BEGIN Items
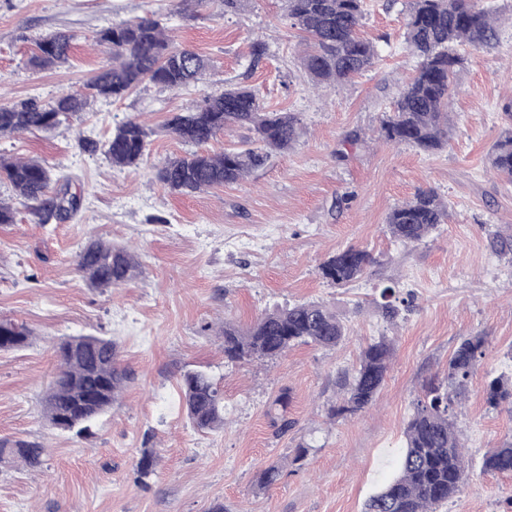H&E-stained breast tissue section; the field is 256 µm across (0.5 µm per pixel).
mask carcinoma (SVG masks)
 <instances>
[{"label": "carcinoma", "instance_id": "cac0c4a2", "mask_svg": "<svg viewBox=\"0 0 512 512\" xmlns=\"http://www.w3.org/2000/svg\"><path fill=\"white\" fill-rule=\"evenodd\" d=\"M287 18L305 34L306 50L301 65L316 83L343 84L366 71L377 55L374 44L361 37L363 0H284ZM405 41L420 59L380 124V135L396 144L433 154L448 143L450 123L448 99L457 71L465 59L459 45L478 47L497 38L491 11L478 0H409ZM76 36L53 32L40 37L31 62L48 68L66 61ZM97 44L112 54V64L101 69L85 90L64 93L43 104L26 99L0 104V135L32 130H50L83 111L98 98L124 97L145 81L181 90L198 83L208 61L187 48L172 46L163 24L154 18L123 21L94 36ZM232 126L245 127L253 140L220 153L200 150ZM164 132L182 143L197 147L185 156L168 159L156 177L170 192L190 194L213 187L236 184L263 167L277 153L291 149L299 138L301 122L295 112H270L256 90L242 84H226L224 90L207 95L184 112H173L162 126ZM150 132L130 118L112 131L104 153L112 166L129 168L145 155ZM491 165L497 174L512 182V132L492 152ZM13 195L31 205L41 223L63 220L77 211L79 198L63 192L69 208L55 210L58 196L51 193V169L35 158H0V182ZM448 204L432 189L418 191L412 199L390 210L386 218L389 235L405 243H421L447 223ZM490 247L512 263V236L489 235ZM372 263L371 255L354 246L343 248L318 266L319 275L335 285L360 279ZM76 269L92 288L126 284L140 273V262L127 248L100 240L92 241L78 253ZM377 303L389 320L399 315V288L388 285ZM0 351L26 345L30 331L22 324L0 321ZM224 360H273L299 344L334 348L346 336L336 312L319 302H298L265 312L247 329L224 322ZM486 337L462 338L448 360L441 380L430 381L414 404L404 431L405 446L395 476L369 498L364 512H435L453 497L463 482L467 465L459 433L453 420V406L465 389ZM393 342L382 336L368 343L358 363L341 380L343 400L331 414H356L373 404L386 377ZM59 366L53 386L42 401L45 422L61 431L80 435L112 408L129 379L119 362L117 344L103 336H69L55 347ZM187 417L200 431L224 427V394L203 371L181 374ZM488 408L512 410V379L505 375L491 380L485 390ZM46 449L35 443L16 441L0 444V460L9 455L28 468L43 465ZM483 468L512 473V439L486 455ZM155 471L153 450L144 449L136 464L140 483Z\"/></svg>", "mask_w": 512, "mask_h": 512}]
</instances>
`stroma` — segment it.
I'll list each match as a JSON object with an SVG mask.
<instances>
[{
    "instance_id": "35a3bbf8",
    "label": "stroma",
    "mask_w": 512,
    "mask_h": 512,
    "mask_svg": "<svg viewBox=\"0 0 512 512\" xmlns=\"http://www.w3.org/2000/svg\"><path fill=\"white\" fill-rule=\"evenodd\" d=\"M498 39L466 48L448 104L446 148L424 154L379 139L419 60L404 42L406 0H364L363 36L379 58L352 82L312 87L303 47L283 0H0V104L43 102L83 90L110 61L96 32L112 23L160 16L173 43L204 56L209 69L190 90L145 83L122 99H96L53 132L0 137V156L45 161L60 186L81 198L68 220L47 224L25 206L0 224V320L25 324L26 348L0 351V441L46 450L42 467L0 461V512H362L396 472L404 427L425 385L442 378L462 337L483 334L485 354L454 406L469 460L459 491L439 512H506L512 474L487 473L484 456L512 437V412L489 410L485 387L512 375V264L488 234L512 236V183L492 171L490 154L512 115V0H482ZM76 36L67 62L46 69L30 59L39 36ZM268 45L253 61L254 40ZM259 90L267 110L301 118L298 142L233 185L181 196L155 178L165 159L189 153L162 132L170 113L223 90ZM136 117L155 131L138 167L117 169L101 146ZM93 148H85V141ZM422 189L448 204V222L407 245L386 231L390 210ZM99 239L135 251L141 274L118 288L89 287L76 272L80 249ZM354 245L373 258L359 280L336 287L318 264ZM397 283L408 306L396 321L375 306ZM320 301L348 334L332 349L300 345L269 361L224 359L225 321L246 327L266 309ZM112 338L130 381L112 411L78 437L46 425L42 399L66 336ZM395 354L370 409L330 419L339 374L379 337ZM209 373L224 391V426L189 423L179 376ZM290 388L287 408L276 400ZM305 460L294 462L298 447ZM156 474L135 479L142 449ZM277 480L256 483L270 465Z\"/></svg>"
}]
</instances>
END Items
Transcribe the records above exactly, omitting every picture they contain.

Worked solution:
H&E-stained breast tissue section; the field is 256 µm across (0.5 µm per pixel).
mask carcinoma (SVG masks)
 <instances>
[{"label": "carcinoma", "instance_id": "cac0c4a2", "mask_svg": "<svg viewBox=\"0 0 512 512\" xmlns=\"http://www.w3.org/2000/svg\"><path fill=\"white\" fill-rule=\"evenodd\" d=\"M287 18L305 34L306 50L301 65L316 83L343 84L366 71L377 55L374 44L361 37L363 0H284ZM405 41L420 59L380 124V135L396 144L433 154L448 143L450 123L448 99L457 71L465 59L459 45L478 47L497 38L491 11L478 0H409ZM76 36L53 32L40 37L31 62L48 68L66 61ZM97 44L112 54V64L101 69L85 90L64 93L43 104L26 99L0 104V135L32 130H50L83 111L98 98L124 97L145 81L181 90L198 83L208 61L187 48L172 46L163 24L154 18L123 21L94 36ZM232 126L245 127L253 140L220 153L200 150ZM164 132L182 143L197 147L185 156L168 159L156 177L170 192L190 194L213 187L236 184L263 167L277 153L291 149L299 138L301 122L295 112H270L256 90L242 84H226L224 90L207 95L184 112H173L162 126ZM150 132L130 118L112 131L104 153L112 166L129 168L145 155ZM491 165L497 174L512 182V132L492 152ZM13 195L31 205L41 223L63 220L77 211L79 198L63 192L69 208L55 210L58 196L51 193V169L35 158H0V182ZM448 204L432 189L418 191L412 199L390 210L386 218L389 235L405 243H421L447 223ZM490 247L512 263V236L489 235ZM372 263L371 255L354 246L343 248L318 266L319 275L335 285L360 279ZM76 269L92 288L126 284L140 273V262L127 248L100 240L92 241L78 253ZM377 303L389 320L399 315V288L388 285ZM0 351L26 345L30 331L22 324L0 321ZM224 360H273L299 344L334 348L346 336L336 312L319 302H298L265 312L247 329L224 322ZM486 337L462 338L448 360L441 380L430 381L414 404L404 431L405 446L395 476L369 498L364 512H435L453 497L463 482L467 465L459 433L453 420V406L465 389ZM393 342L382 336L368 343L358 363L341 380L343 400L331 414H356L373 404L386 377ZM59 366L53 386L42 401L45 422L61 431L80 435L112 408L129 379L119 362L117 344L103 336H69L55 347ZM187 417L200 431L224 427V394L203 371L181 374ZM488 408L512 410V379L505 375L491 380L485 390ZM46 449L35 443L16 441L0 444V460L9 455L28 468L43 465ZM483 468L512 473V439L486 455ZM155 471L153 450L144 449L136 464L140 483Z\"/></svg>", "mask_w": 512, "mask_h": 512}]
</instances>
`stroma` — segment it.
I'll list each match as a JSON object with an SVG mask.
<instances>
[{
    "instance_id": "35a3bbf8",
    "label": "stroma",
    "mask_w": 512,
    "mask_h": 512,
    "mask_svg": "<svg viewBox=\"0 0 512 512\" xmlns=\"http://www.w3.org/2000/svg\"><path fill=\"white\" fill-rule=\"evenodd\" d=\"M498 39L466 48L448 104L446 148L424 154L379 139L419 60L404 42L406 0H364L363 36L379 58L352 82L312 87L303 47L283 0H0V104L43 102L83 90L110 61L96 32L112 23L160 16L173 43L204 56L209 69L190 90L145 83L122 99H96L53 132L0 137V156L45 161L60 186L81 198L68 220L47 224L25 206L0 224V320L25 324L26 348L0 351V441L46 450L42 467L0 461V512H362L396 472L404 427L425 385L442 378L462 337L483 334L485 354L454 406L469 460L459 491L439 512H506L512 474L487 473L484 456L512 437V412L489 410L485 387L512 375V264L488 234L512 236V183L492 171L490 154L512 115V0H482ZM76 36L67 62L46 69L30 59L39 36ZM268 45L253 61L254 40ZM259 90L267 110L301 118L298 142L233 185L181 196L155 178L165 159L189 153L162 132L170 113L223 90ZM136 117L155 131L138 167L117 169L101 146ZM93 148H85V141ZM422 189L448 204V222L407 245L386 231L390 210ZM99 239L135 251L141 274L118 288L89 287L76 272L80 249ZM354 245L373 258L359 280L336 287L318 264ZM397 283L408 306L396 321L375 306ZM320 301L348 334L332 349L300 345L269 361L224 359L225 321L246 327L266 309ZM112 338L130 381L112 411L78 437L46 425L42 399L66 336ZM395 354L370 409L330 419L339 374L379 337ZM209 373L224 391V426L189 423L179 376ZM290 388L287 408L276 400ZM305 460L294 462L298 447ZM156 474L135 479L142 449ZM277 480L256 483L270 465Z\"/></svg>"
}]
</instances>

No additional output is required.